# WORK TASK
The answer must reproduce all of the data below exactly and contain no images.

# DATASET ENTRIES
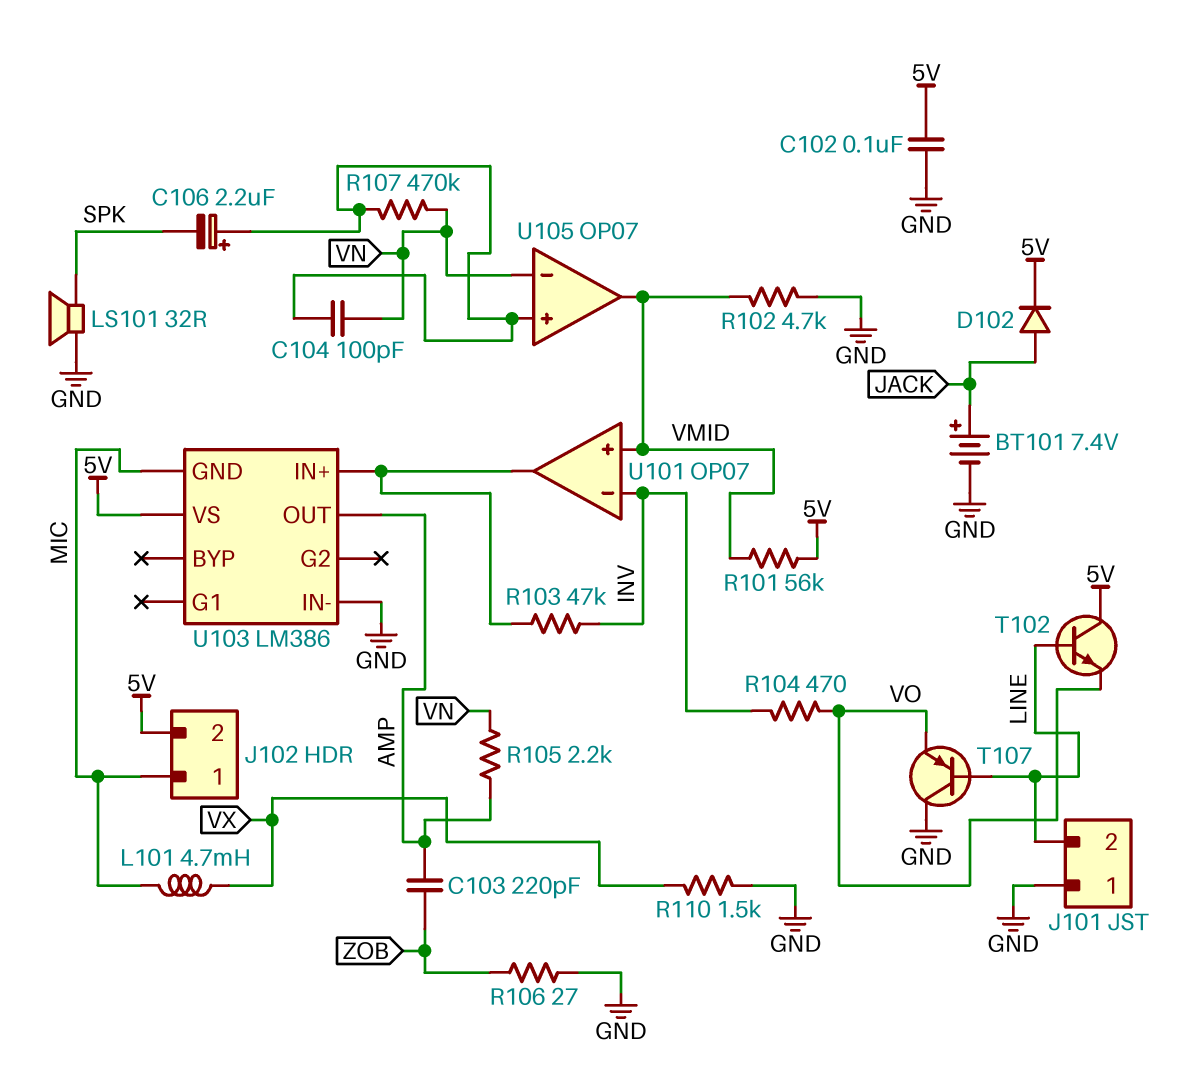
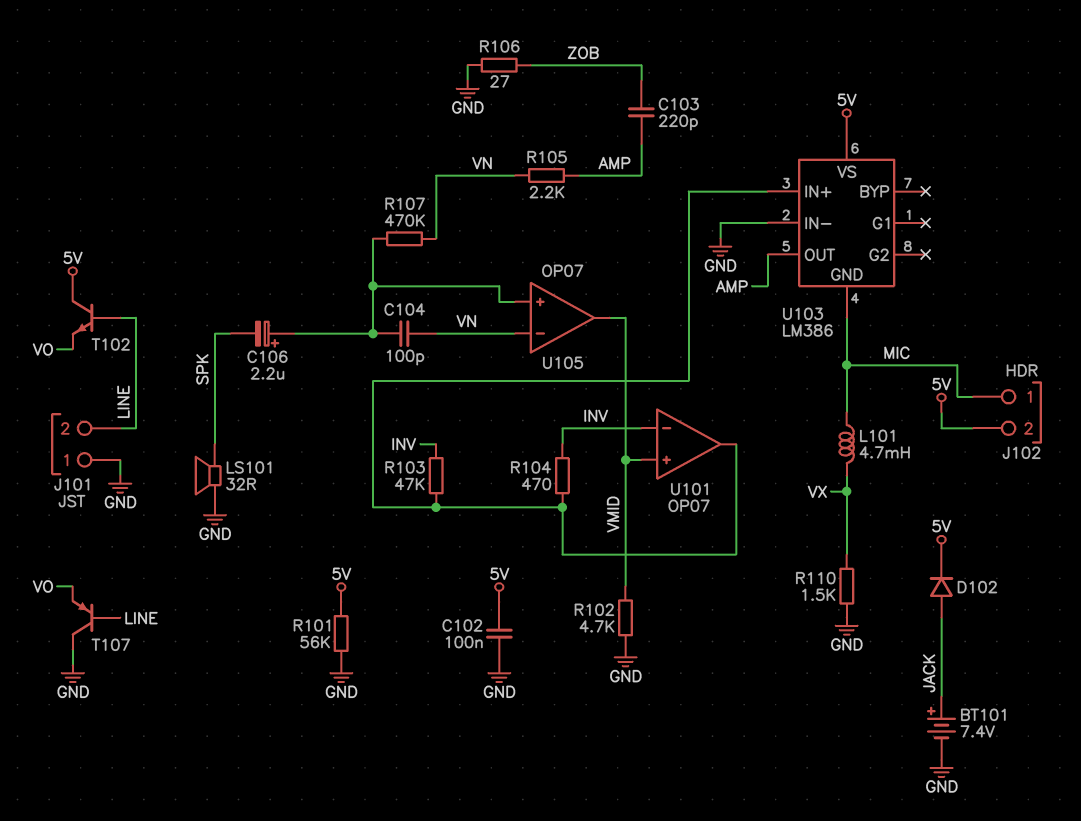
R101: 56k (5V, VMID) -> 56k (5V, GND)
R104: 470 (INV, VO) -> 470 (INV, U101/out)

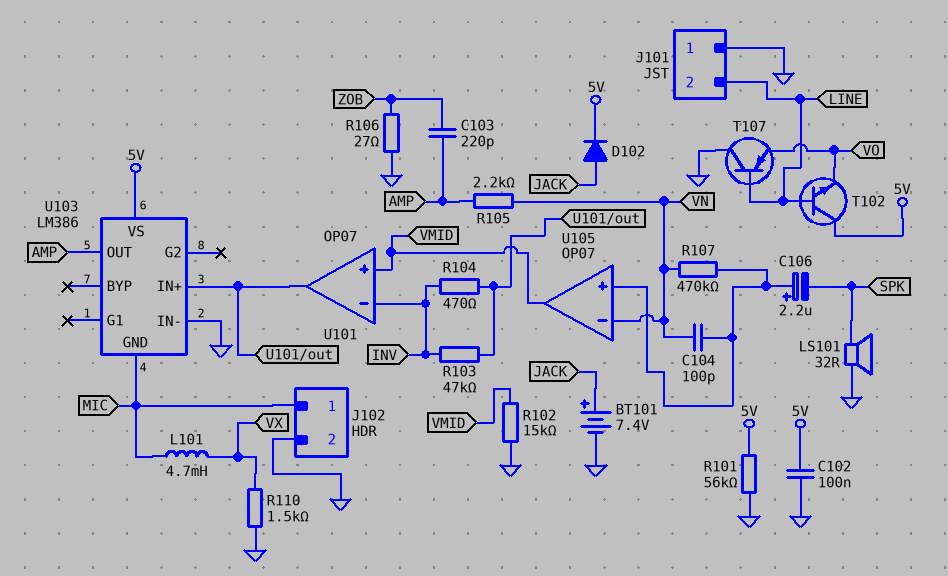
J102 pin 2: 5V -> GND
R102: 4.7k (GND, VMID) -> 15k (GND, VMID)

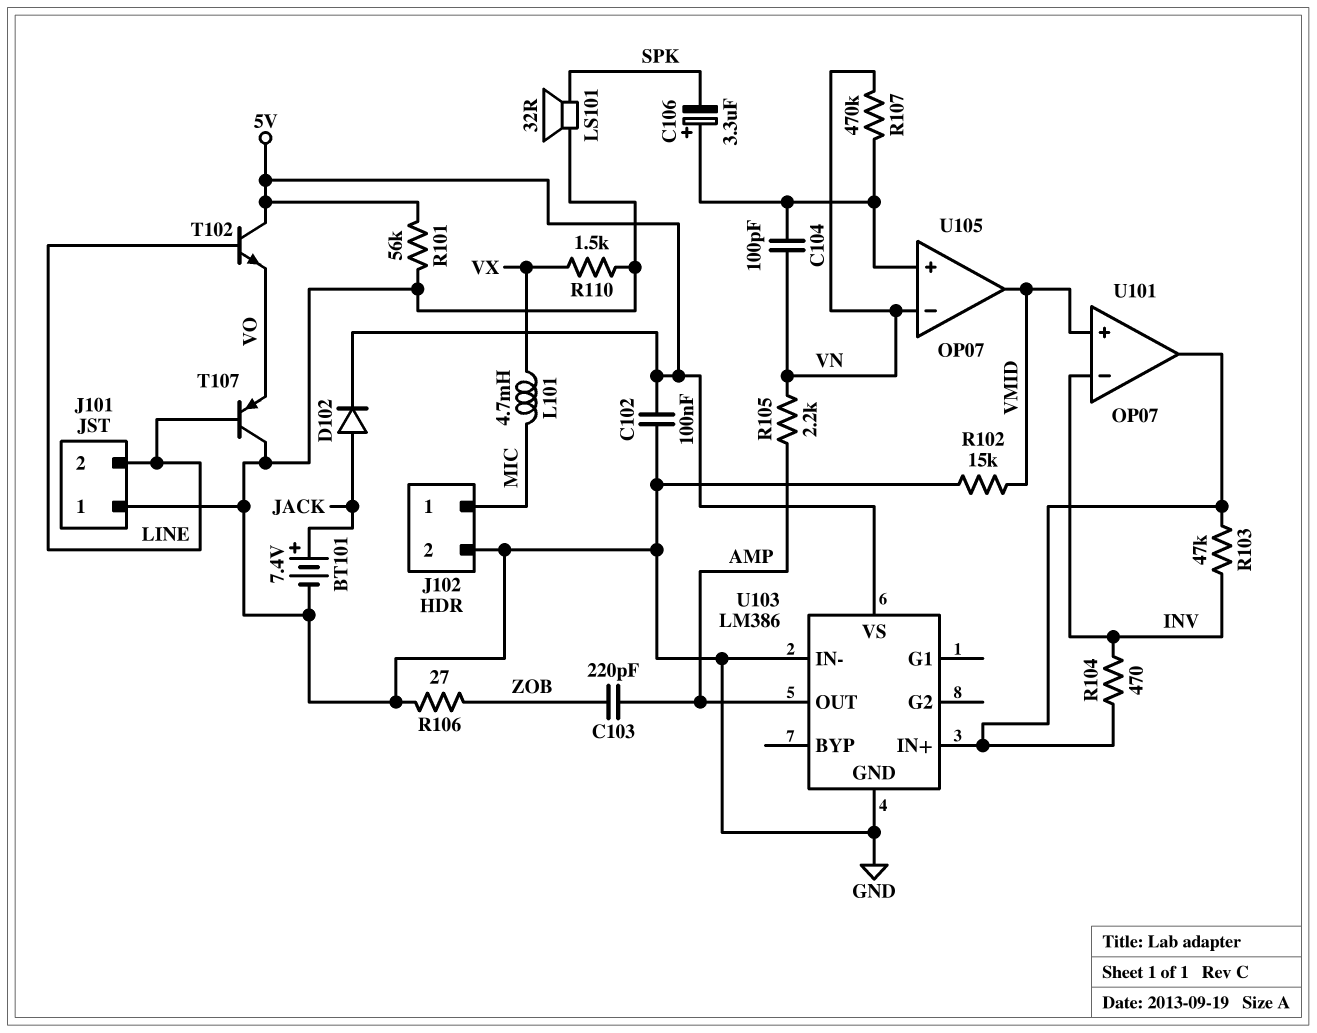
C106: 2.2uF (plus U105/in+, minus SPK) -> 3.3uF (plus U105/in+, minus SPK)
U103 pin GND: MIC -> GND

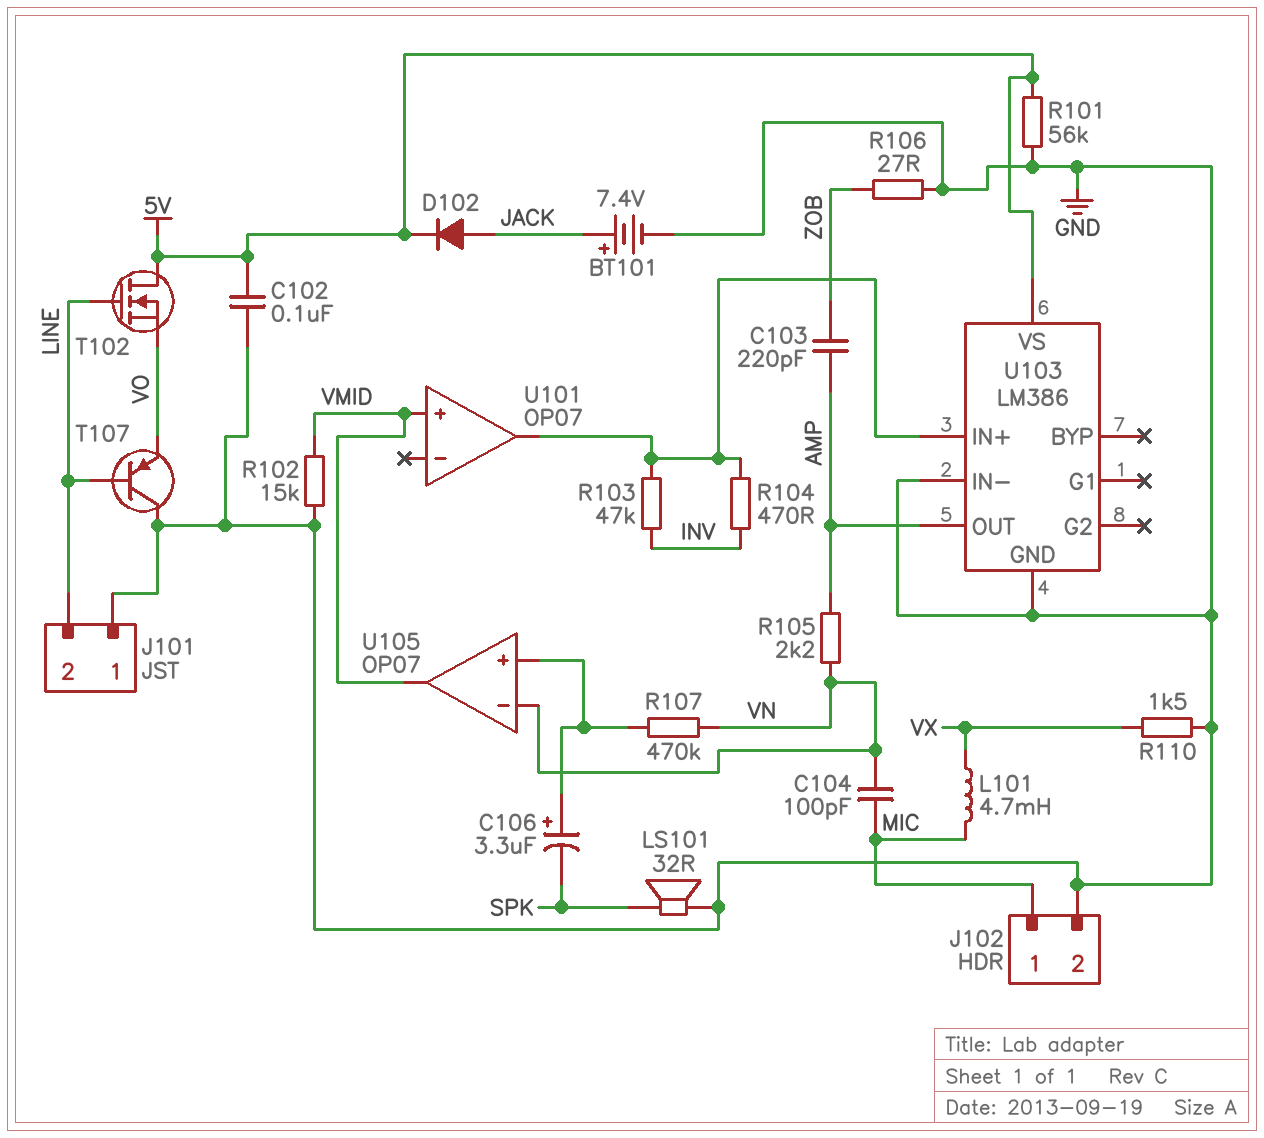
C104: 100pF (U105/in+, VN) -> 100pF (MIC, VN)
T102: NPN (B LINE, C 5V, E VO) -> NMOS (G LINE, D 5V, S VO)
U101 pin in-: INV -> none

# EXERCISE RESPONSE
R101: 56k (5V, VMID) -> 56k (5V, GND)
R104: 470 (INV, VO) -> 470 (INV, U101/out)

J102 pin 2: 5V -> GND
R102: 4.7k (GND, VMID) -> 15k (GND, VMID)

C106: 2.2uF (plus U105/in+, minus SPK) -> 3.3uF (plus U105/in+, minus SPK)
U103 pin GND: MIC -> GND

C104: 100pF (U105/in+, VN) -> 100pF (MIC, VN)
T102: NPN (B LINE, C 5V, E VO) -> NMOS (G LINE, D 5V, S VO)
U101 pin in-: INV -> none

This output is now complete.